■ WHAT THE TASK ASKS: Report each line from the data below that holds the word "orange".

*** Opening PROVIDED MATERIAL ***

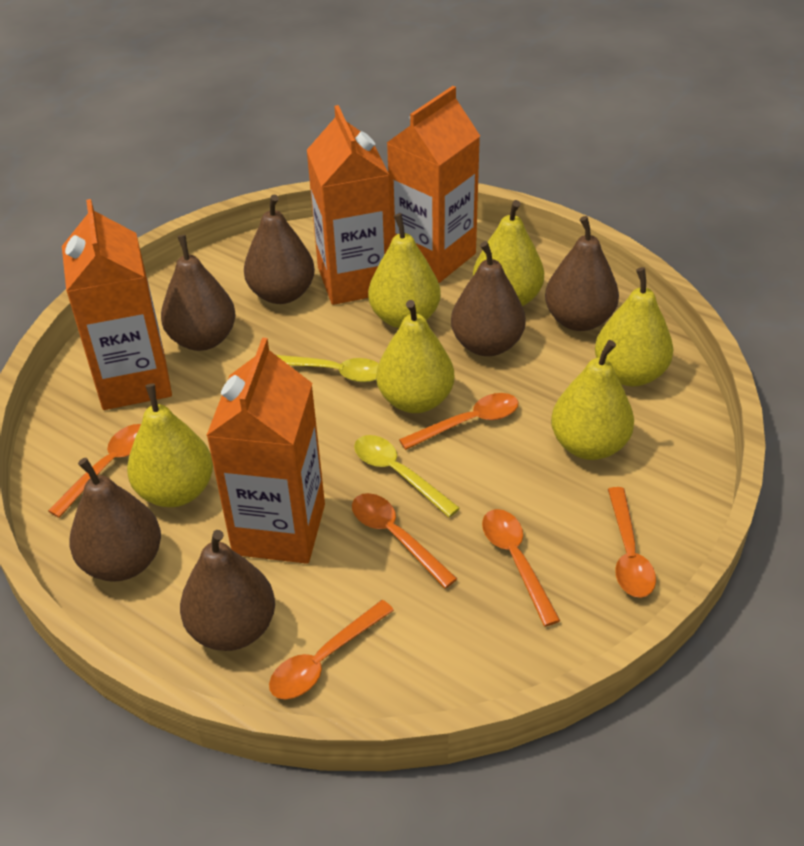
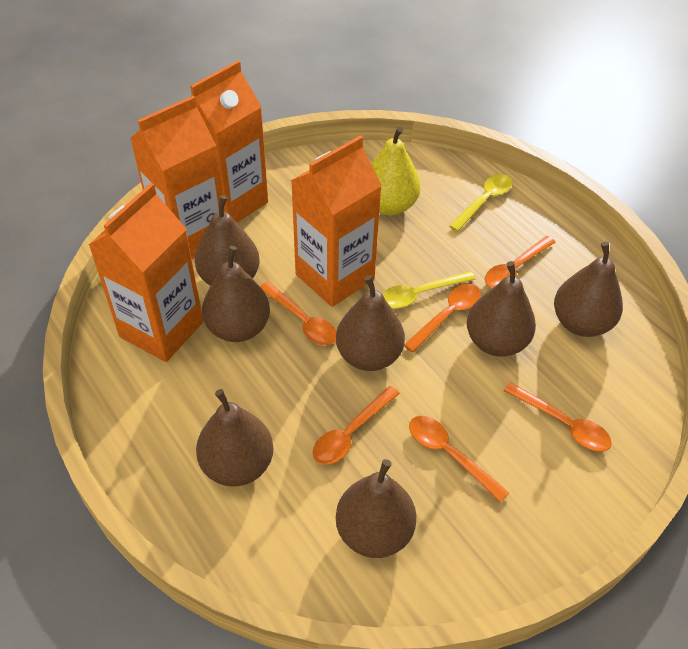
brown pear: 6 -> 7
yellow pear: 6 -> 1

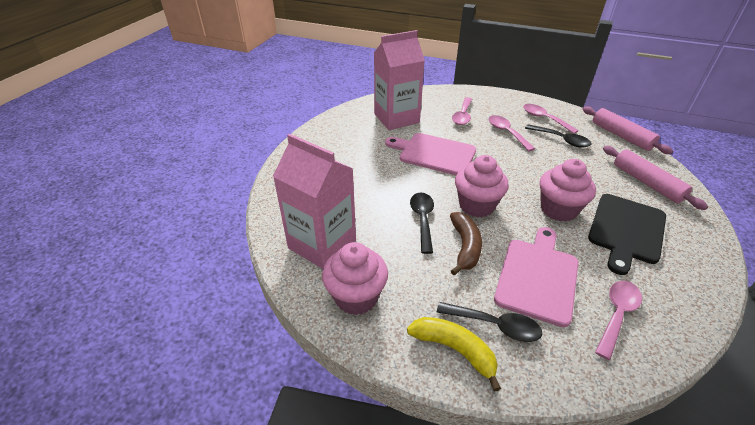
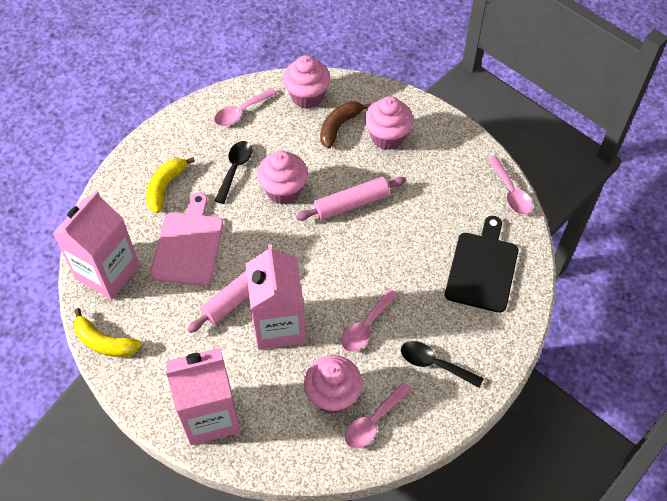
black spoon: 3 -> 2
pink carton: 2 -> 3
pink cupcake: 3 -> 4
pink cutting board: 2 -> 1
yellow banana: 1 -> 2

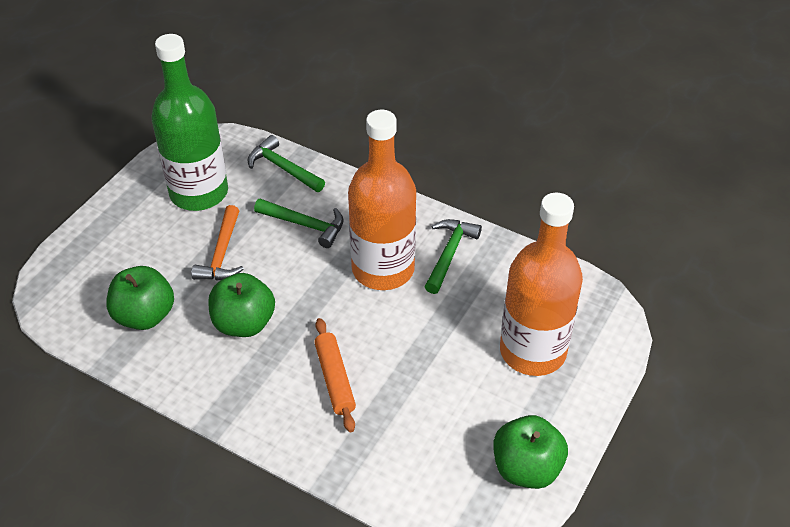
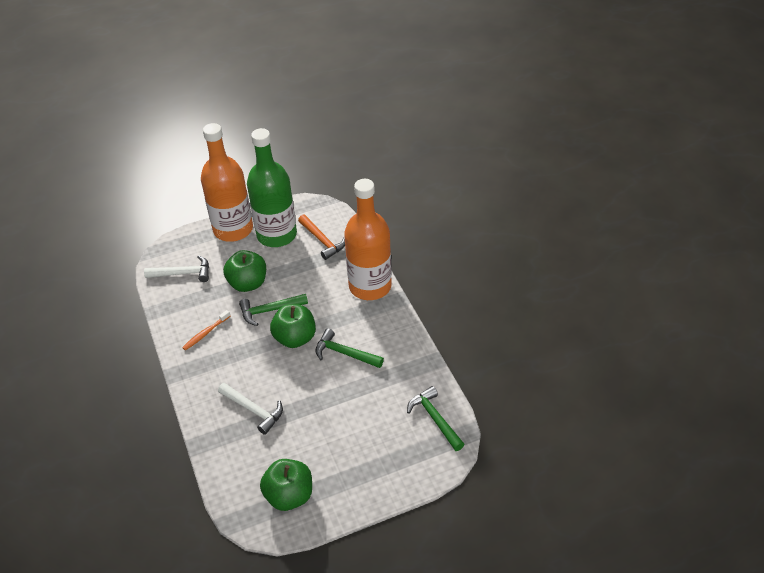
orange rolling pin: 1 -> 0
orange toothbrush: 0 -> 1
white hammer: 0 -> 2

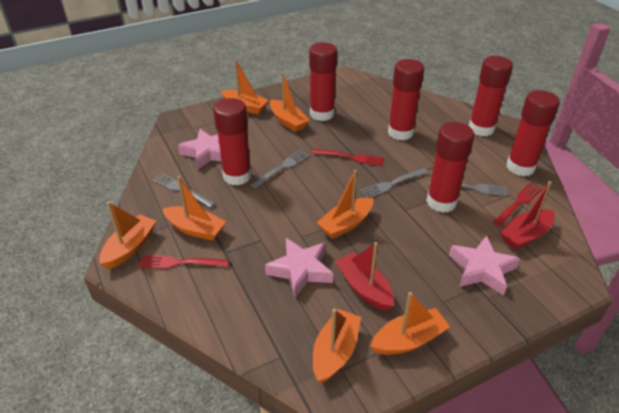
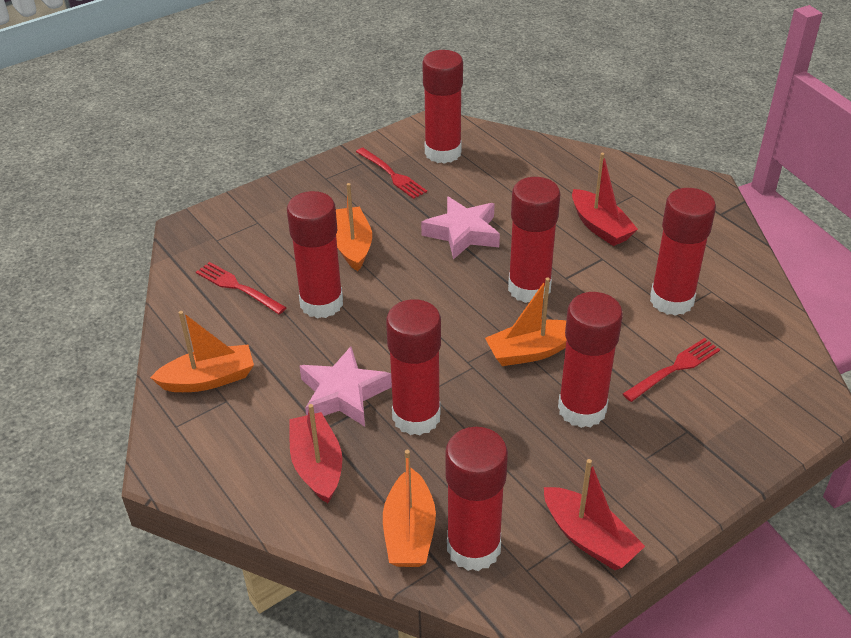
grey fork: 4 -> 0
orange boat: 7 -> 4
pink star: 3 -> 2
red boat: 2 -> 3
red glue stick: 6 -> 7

*** Closing PROVIDED MATERIAL ***
*** Opening PROVIDED MATERIAL ***

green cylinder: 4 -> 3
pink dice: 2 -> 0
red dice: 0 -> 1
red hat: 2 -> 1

*** Closing PROVIDED MATERIAL ***
*** Opening PROVIDED MATERIAL ***

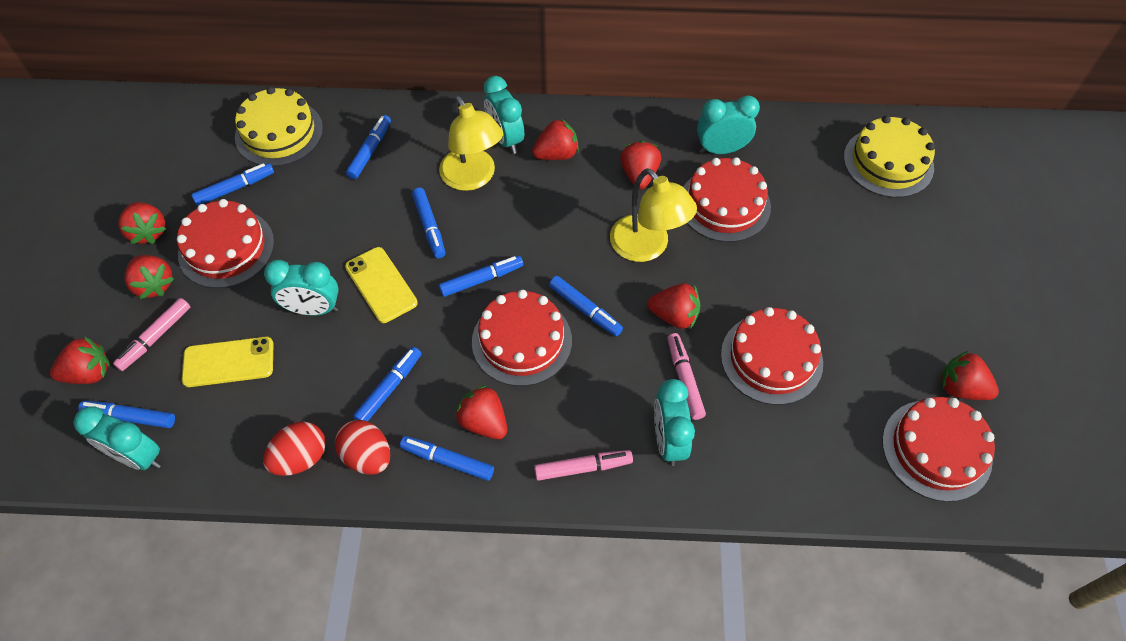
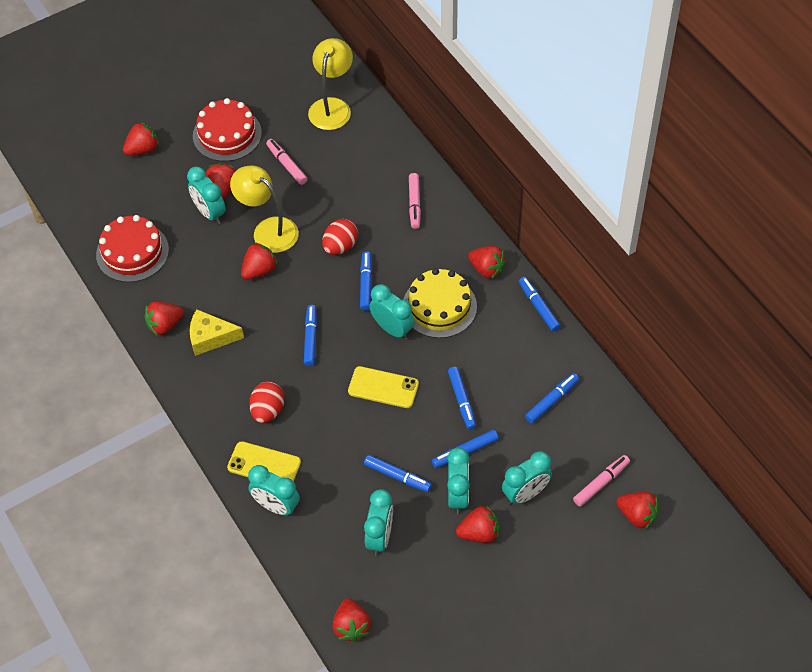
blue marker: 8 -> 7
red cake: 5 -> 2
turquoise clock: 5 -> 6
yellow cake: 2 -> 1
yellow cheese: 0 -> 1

*** Closing PROVIDED MATERIAL ***

■ ANSWER TO THIS TASK:
orange rolling pin: 1 -> 0
orange toothbrush: 0 -> 1
orange boat: 7 -> 4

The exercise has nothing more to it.